▶ GIVEN ENTRIES
* Begin *

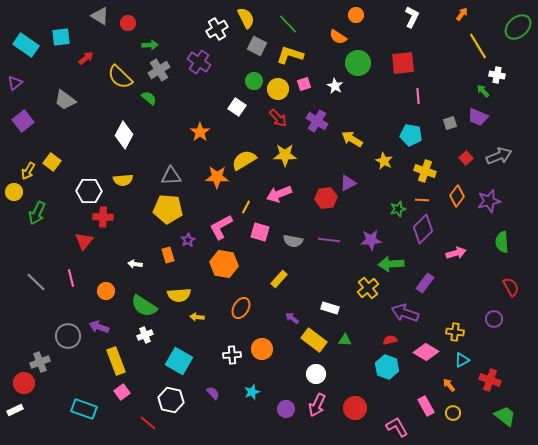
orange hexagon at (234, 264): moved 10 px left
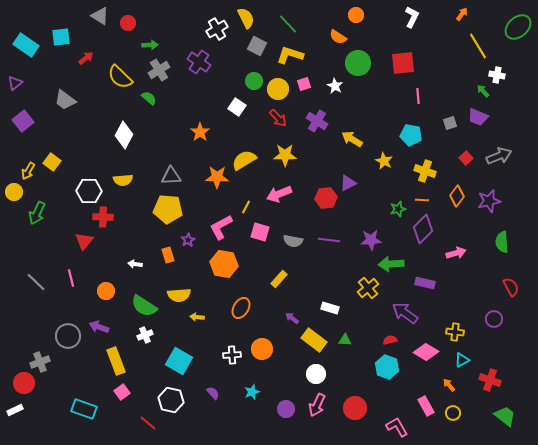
purple rectangle at (425, 283): rotated 66 degrees clockwise
purple arrow at (405, 313): rotated 16 degrees clockwise
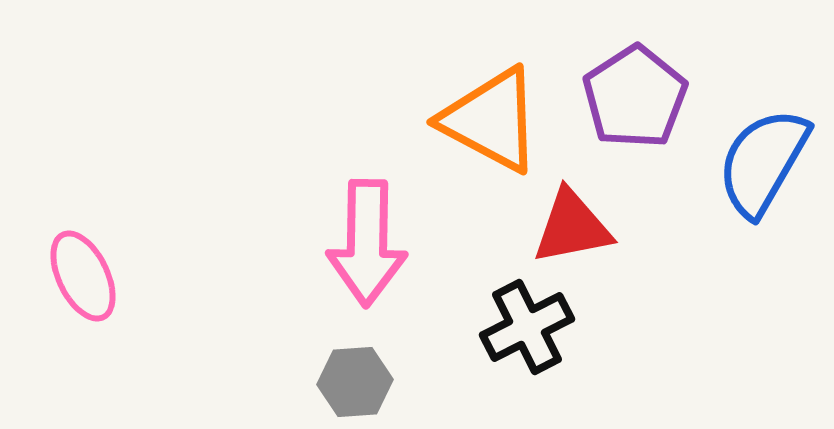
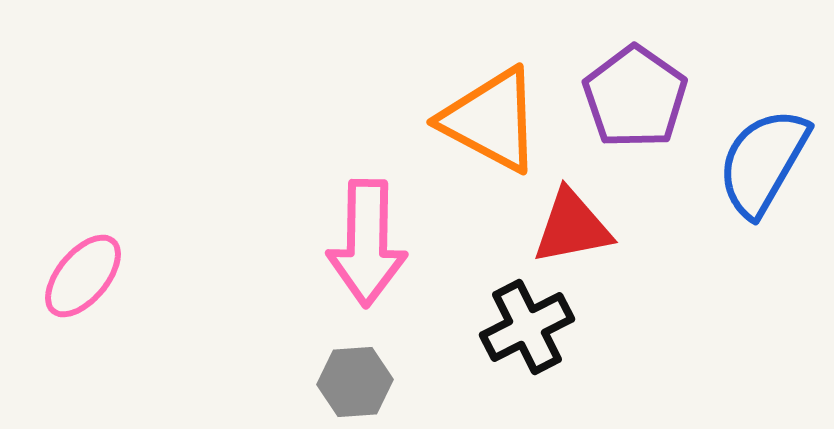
purple pentagon: rotated 4 degrees counterclockwise
pink ellipse: rotated 66 degrees clockwise
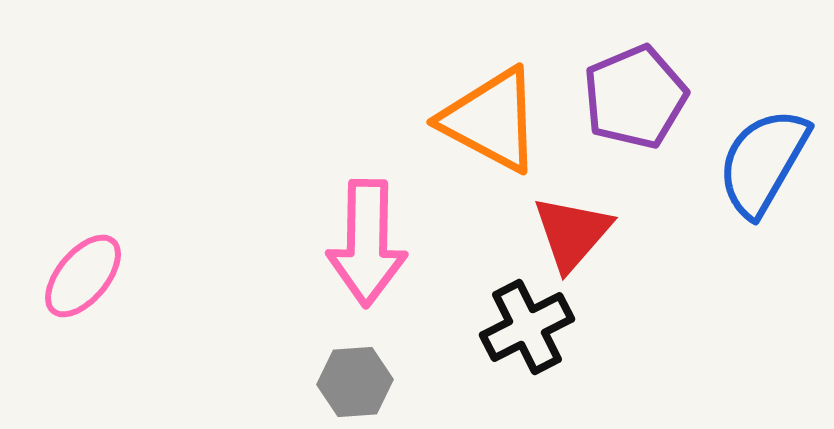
purple pentagon: rotated 14 degrees clockwise
red triangle: moved 6 px down; rotated 38 degrees counterclockwise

* End *

▶ TO BE DONE
Substitute "violet" for every "purple" in the rows above and write them out again with everything else unchanged. Leave out the picture lines.

▶ RESPONSE
orange hexagon at (234, 264): moved 10 px left
violet rectangle at (425, 283): rotated 66 degrees clockwise
violet arrow at (405, 313): rotated 16 degrees clockwise
violet pentagon: rotated 4 degrees counterclockwise
pink ellipse: rotated 66 degrees clockwise
violet pentagon: rotated 14 degrees clockwise
red triangle: moved 6 px down; rotated 38 degrees counterclockwise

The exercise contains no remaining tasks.